───── DATA SECTION ─────
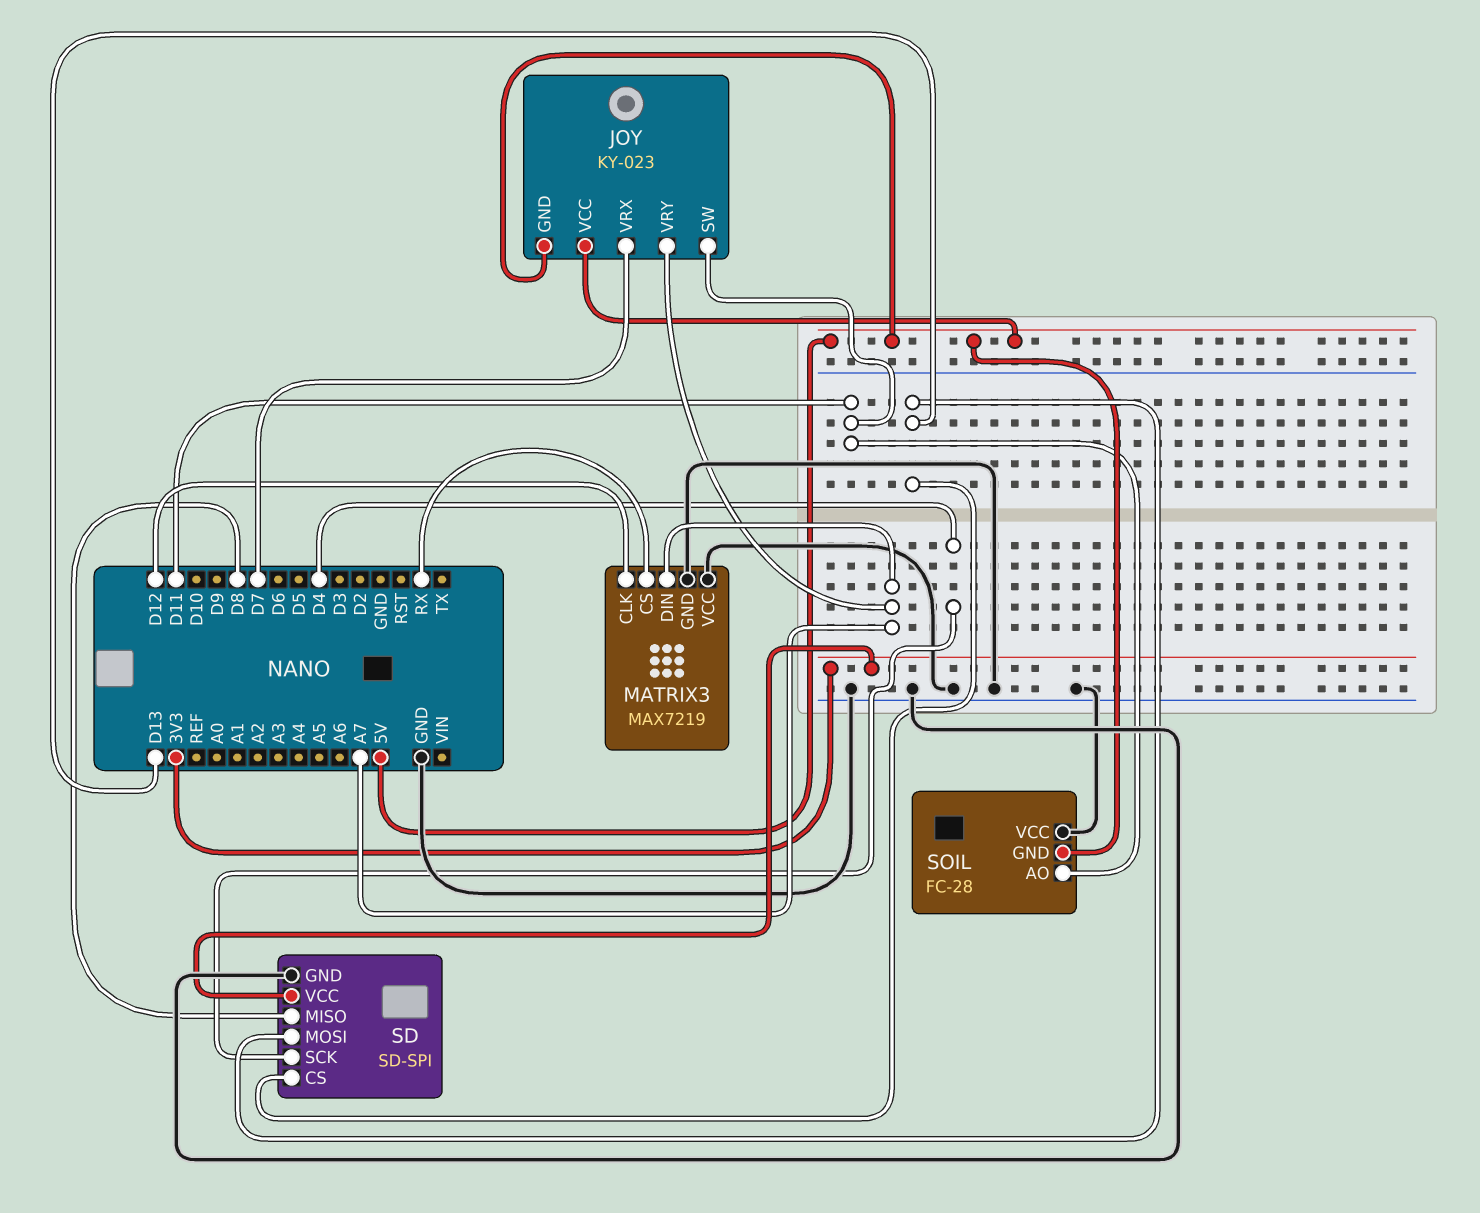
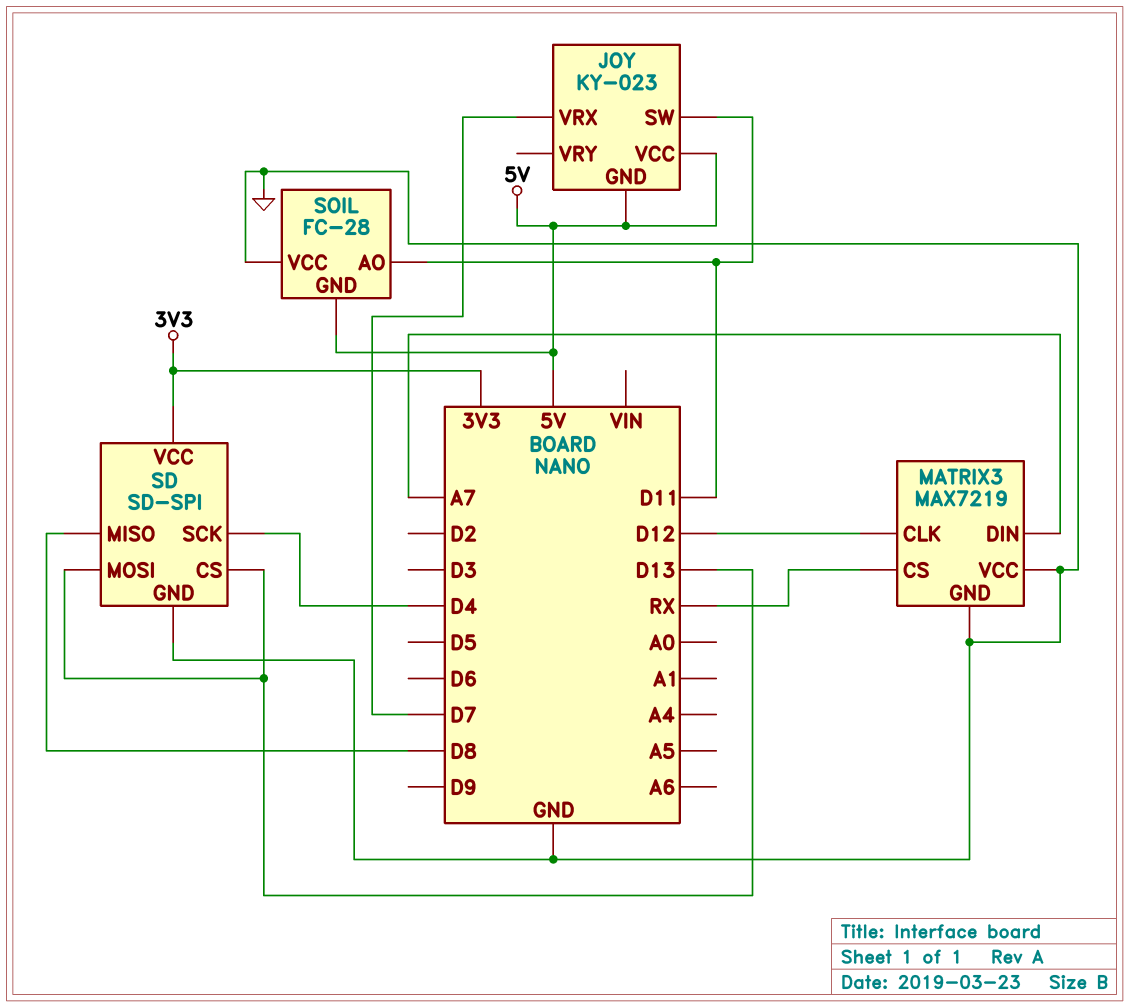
JOY pin VRY: A7 -> none

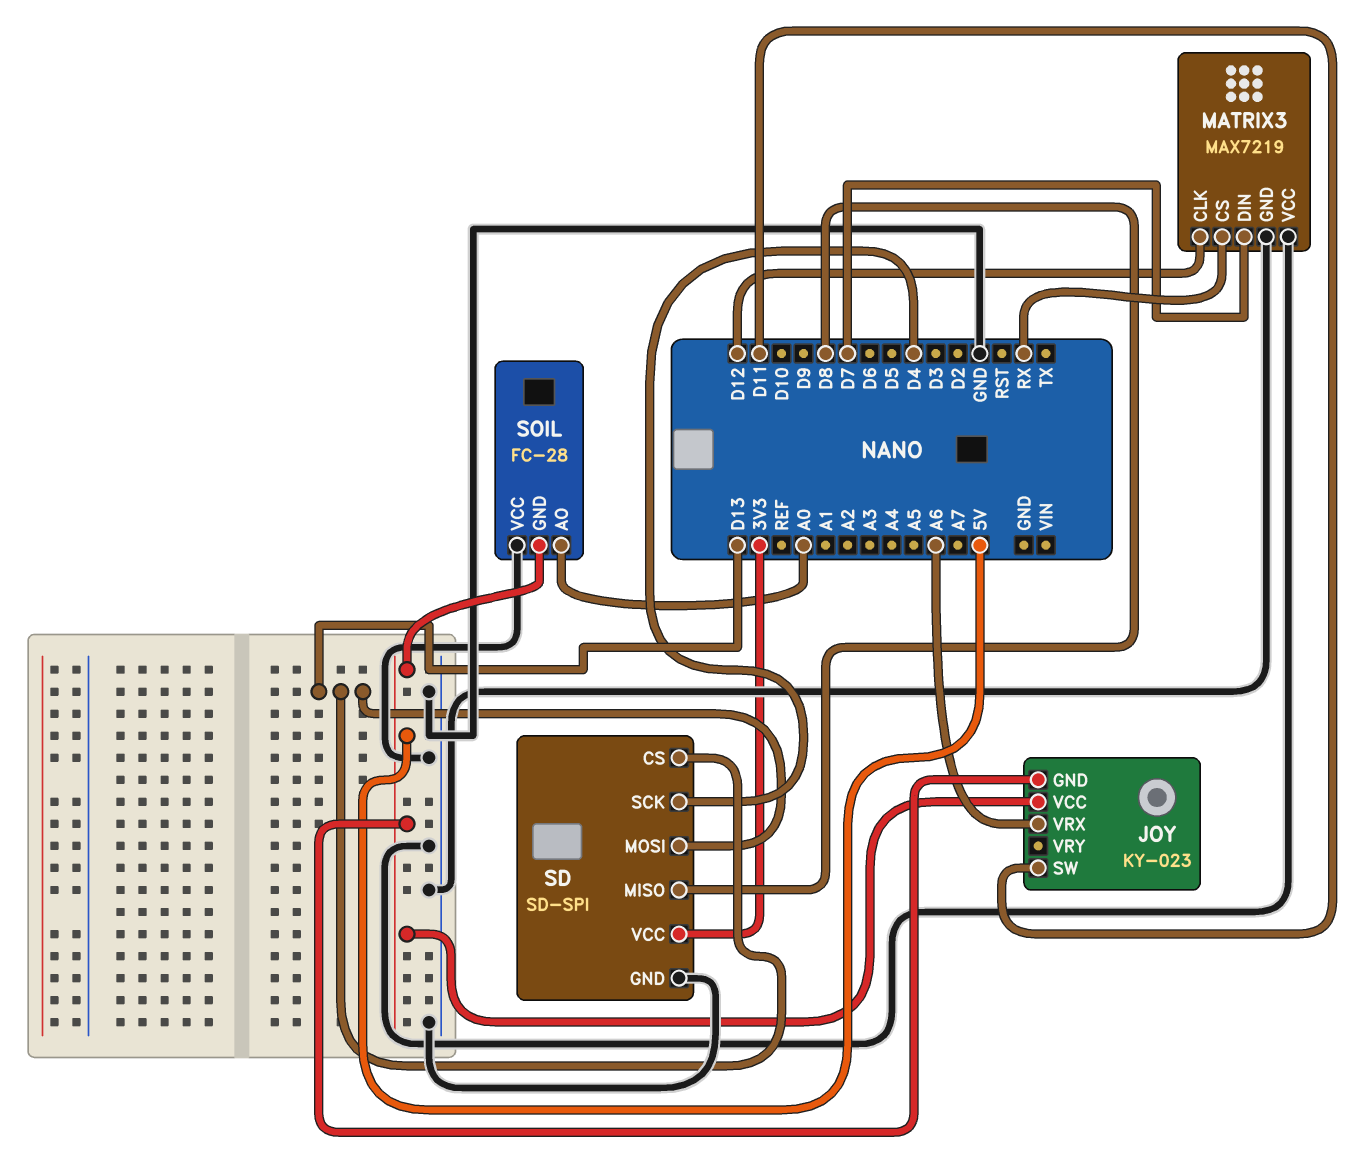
JOY pin VRX: D7 -> A6
MATRIX3 pin DIN: A7 -> D7
SOIL pin AO: D11 -> A0

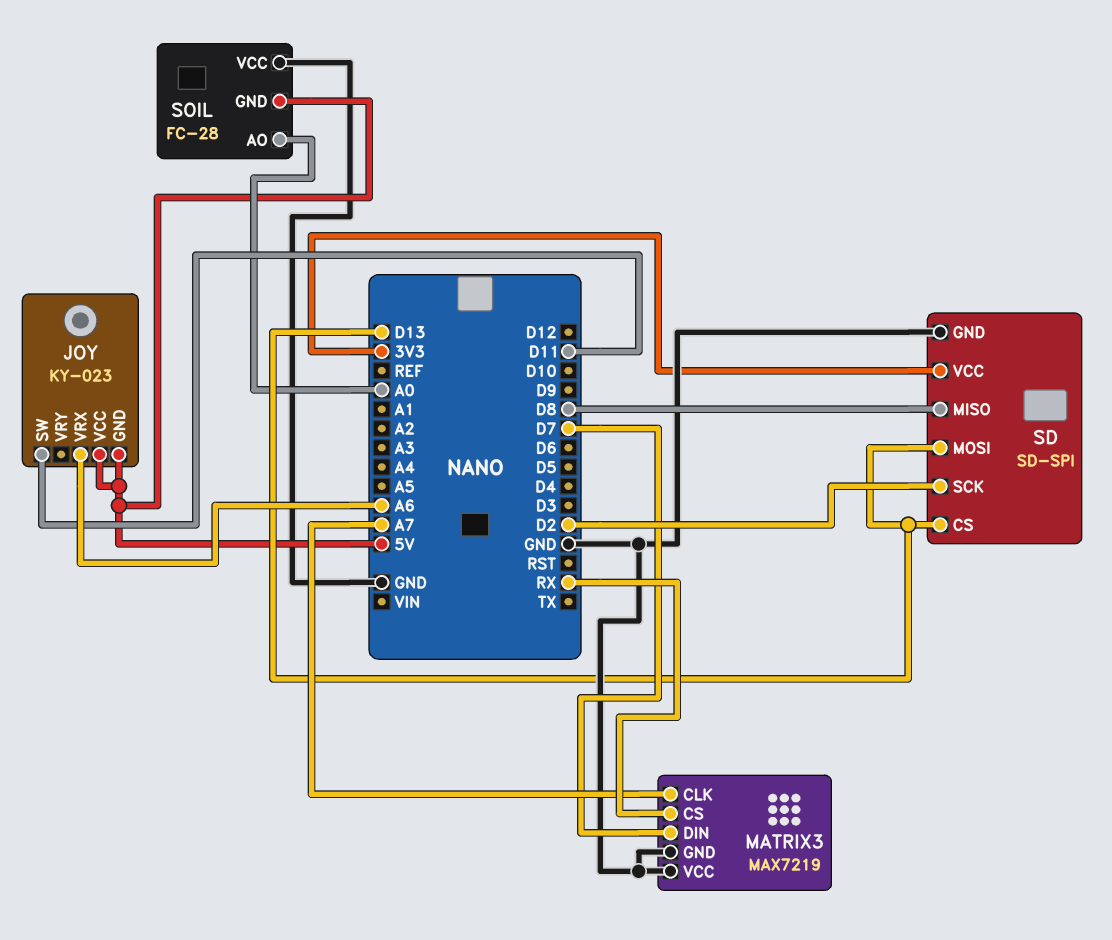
MATRIX3 pin CLK: D12 -> A7
SD pin SCK: D4 -> D2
─────
**YOUR ASSIGNMENT**: Each entry above should be returned exactly as written, minus its pictures.

**RESULT**:
JOY pin VRY: A7 -> none

JOY pin VRX: D7 -> A6
MATRIX3 pin DIN: A7 -> D7
SOIL pin AO: D11 -> A0

MATRIX3 pin CLK: D12 -> A7
SD pin SCK: D4 -> D2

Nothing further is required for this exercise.